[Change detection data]
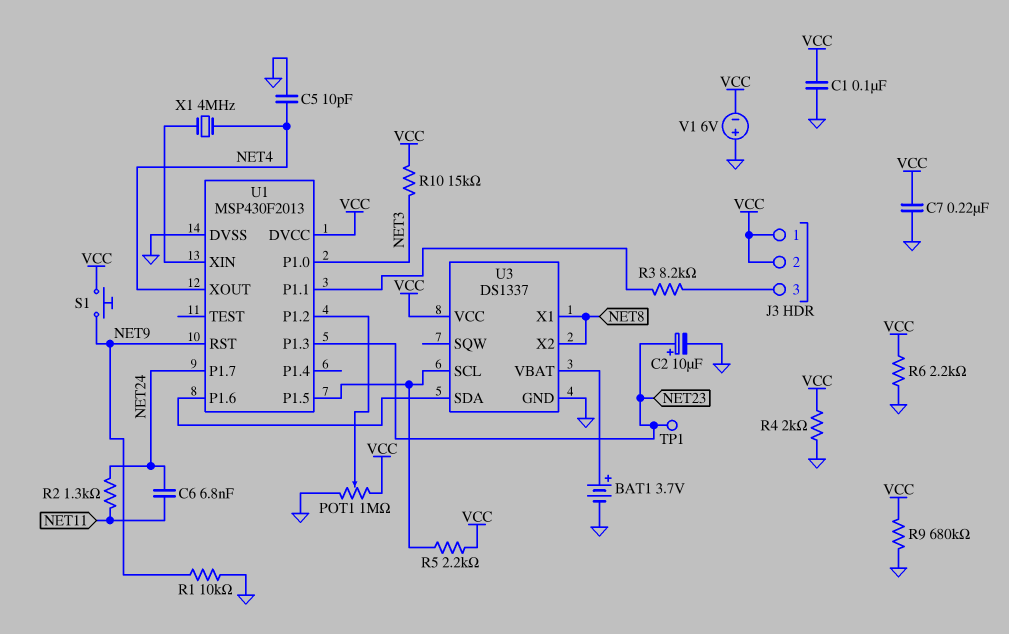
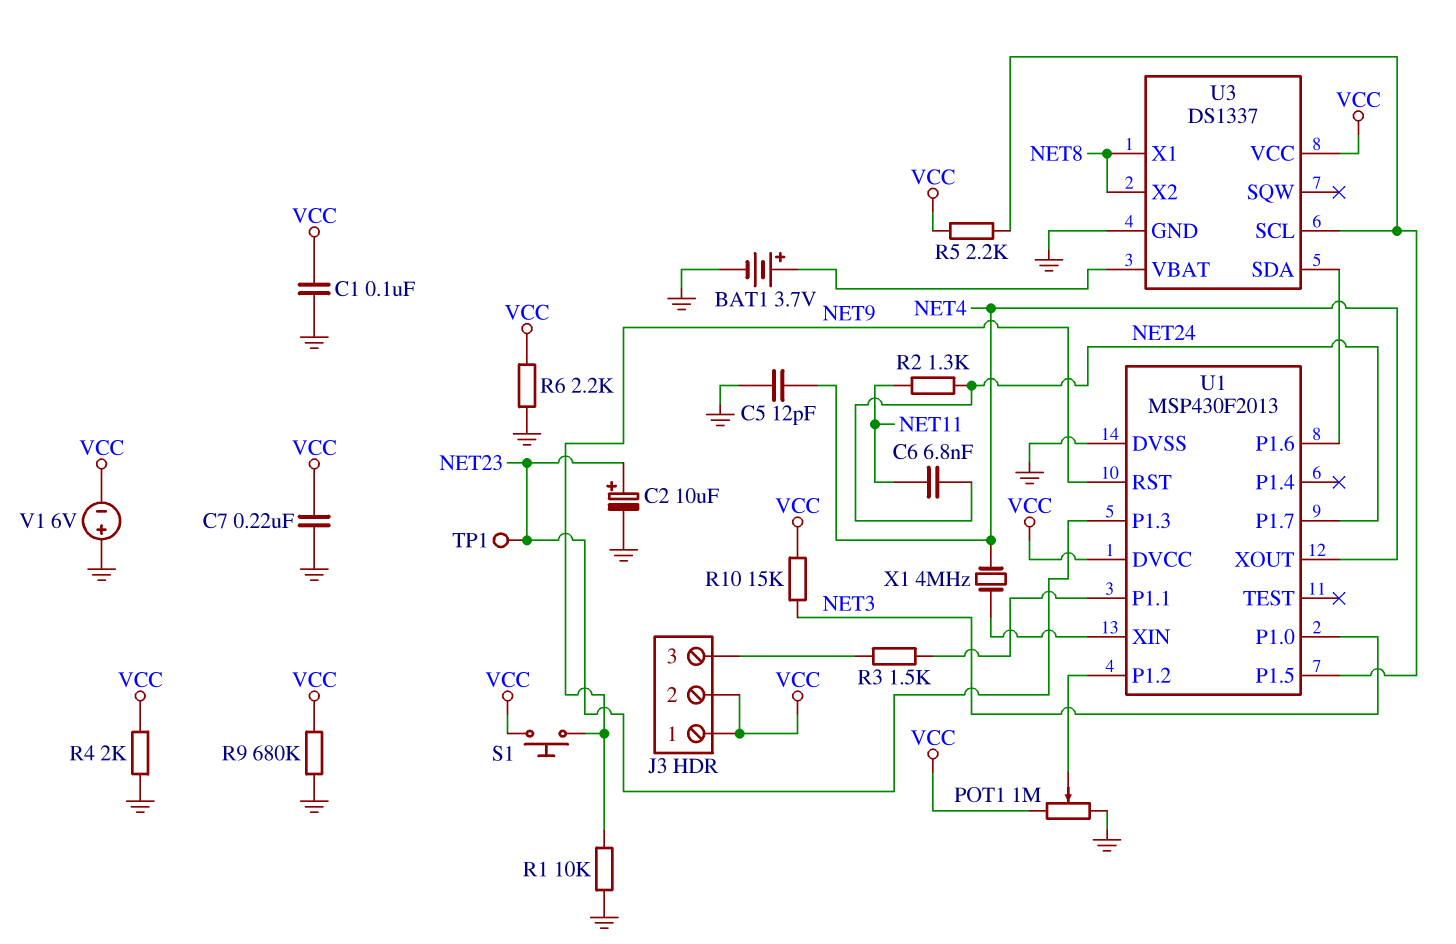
C5: 10pF (GND, NET4) -> 12pF (GND, NET4)
R3: 8.2k (J3/3, U1/P1.1) -> 1.5k (J3/3, U1/P1.1)

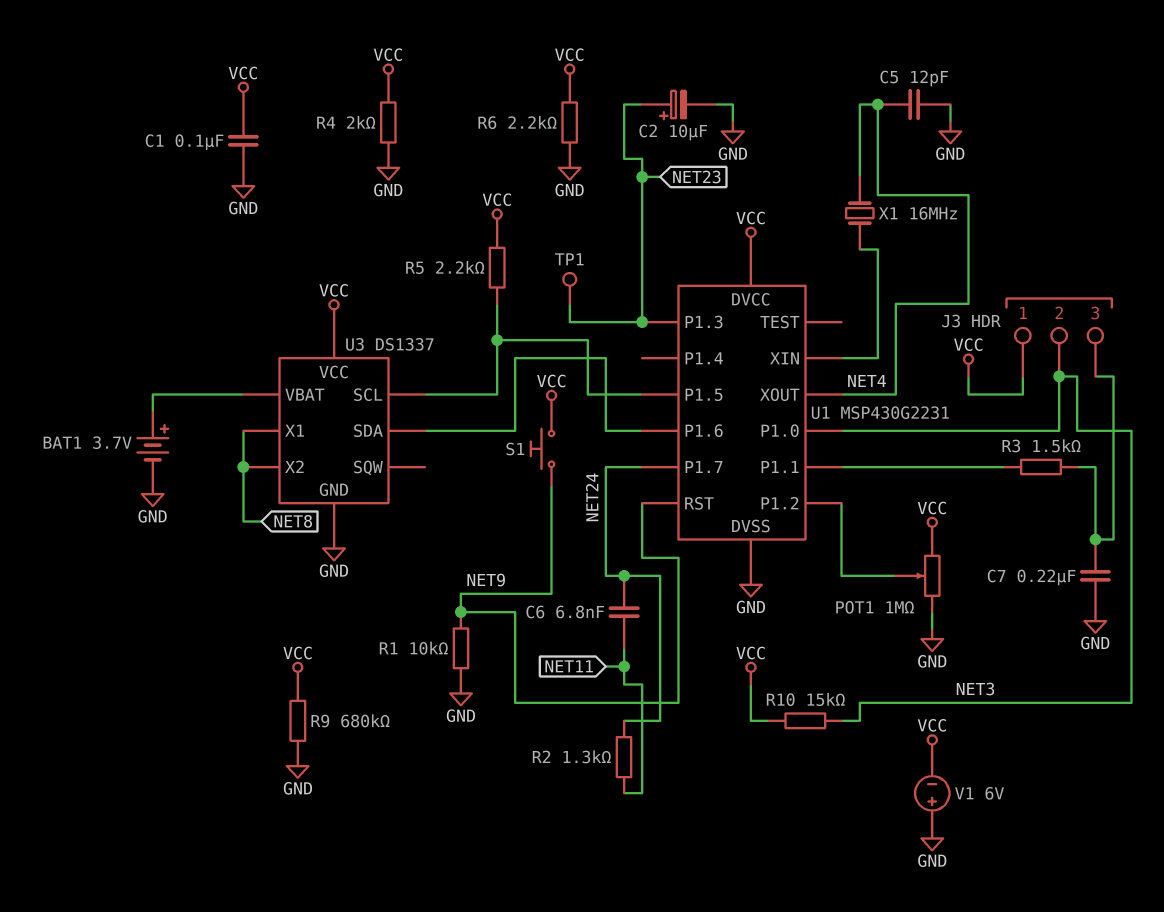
C7: 220nF (GND, VCC) -> 220nF (GND, J3/3)
J3 pin 2: VCC -> NET3
U1: MSP430F2013 -> MSP430G2231
X1: 4MHz (NET4, U1/XIN) -> 16MHz (NET4, U1/XIN)

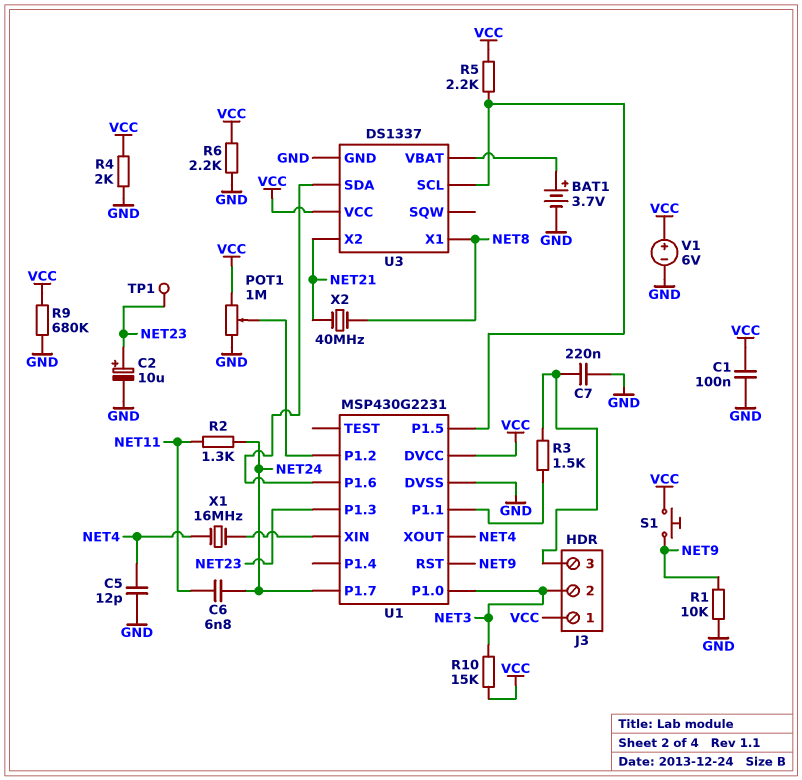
U3 pin X2: NET8 -> NET21
V1: 6V (plus GND, minus VCC) -> 6V (plus VCC, minus GND)
X2: none -> 40MHz (NET8, NET21)

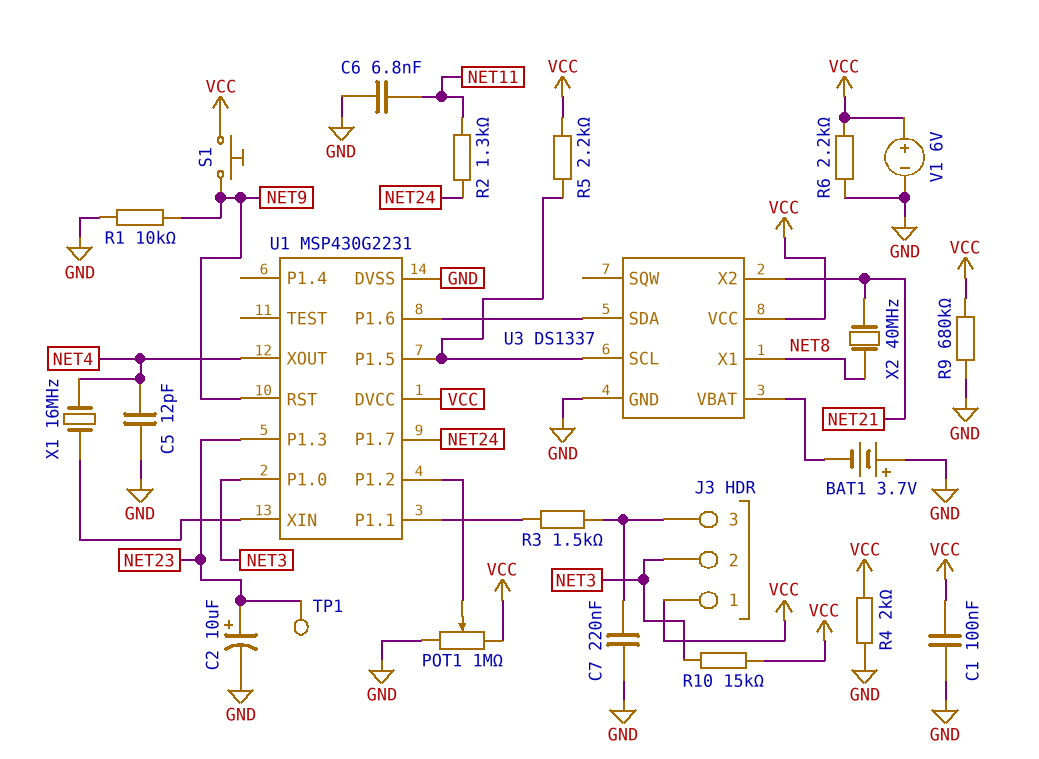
BAT1: 3.7V (plus U3/VBAT, minus GND) -> 3.7V (plus GND, minus U3/VBAT)
C6: 6.8nF (NET11, NET24) -> 6.8nF (GND, NET11)

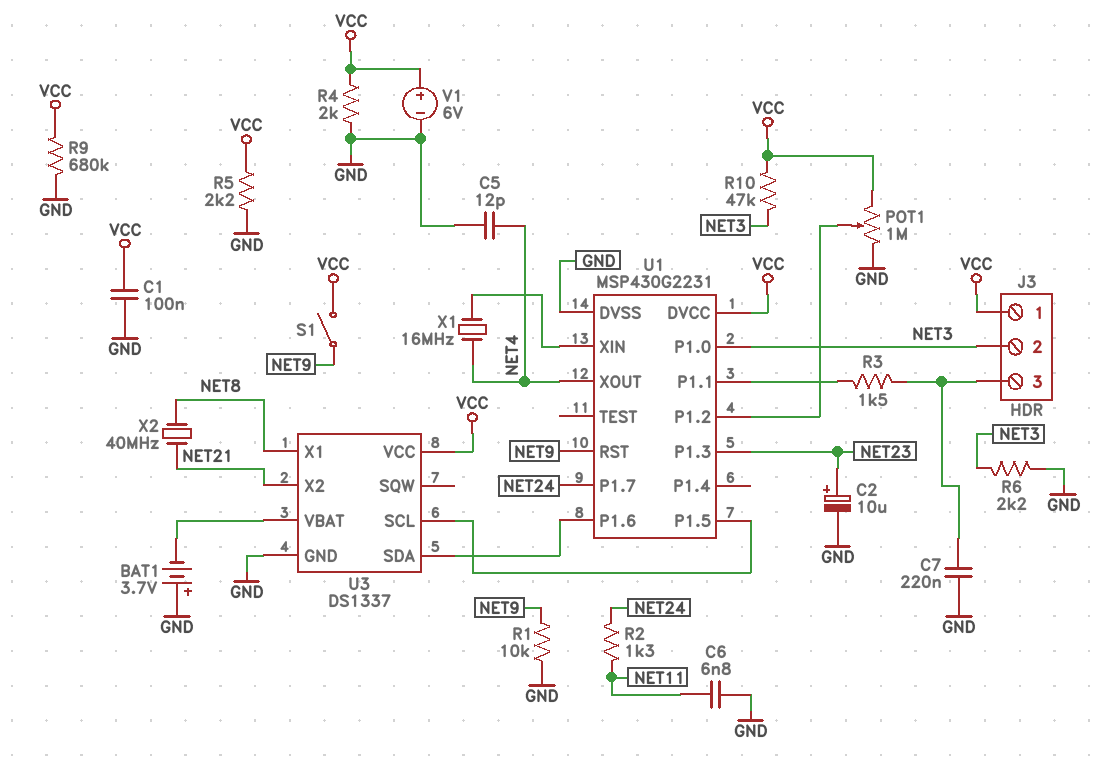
R5: 2.2k (U1/P1.5, VCC) -> 2.2k (GND, VCC)
R6: 2.2k (GND, VCC) -> 2.2k (GND, NET3)
R10: 15k (NET3, VCC) -> 47k (NET3, VCC)
S1: button (NET9, VCC) -> switch (NET9, VCC)
TP1: test point (NET23) -> none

▶ **Instructions for the task**:
Quote word for word only the lines above from the one containing "U3 pin X2: NET8 -> NET21" through the one containing "R10: 15k (NET3, VCC) -> 47k (NET3, VCC)". Pictures stay out of your copy.

▶ **Result of the exercise**:
U3 pin X2: NET8 -> NET21
V1: 6V (plus GND, minus VCC) -> 6V (plus VCC, minus GND)
X2: none -> 40MHz (NET8, NET21)

BAT1: 3.7V (plus U3/VBAT, minus GND) -> 3.7V (plus GND, minus U3/VBAT)
C6: 6.8nF (NET11, NET24) -> 6.8nF (GND, NET11)

R5: 2.2k (U1/P1.5, VCC) -> 2.2k (GND, VCC)
R6: 2.2k (GND, VCC) -> 2.2k (GND, NET3)
R10: 15k (NET3, VCC) -> 47k (NET3, VCC)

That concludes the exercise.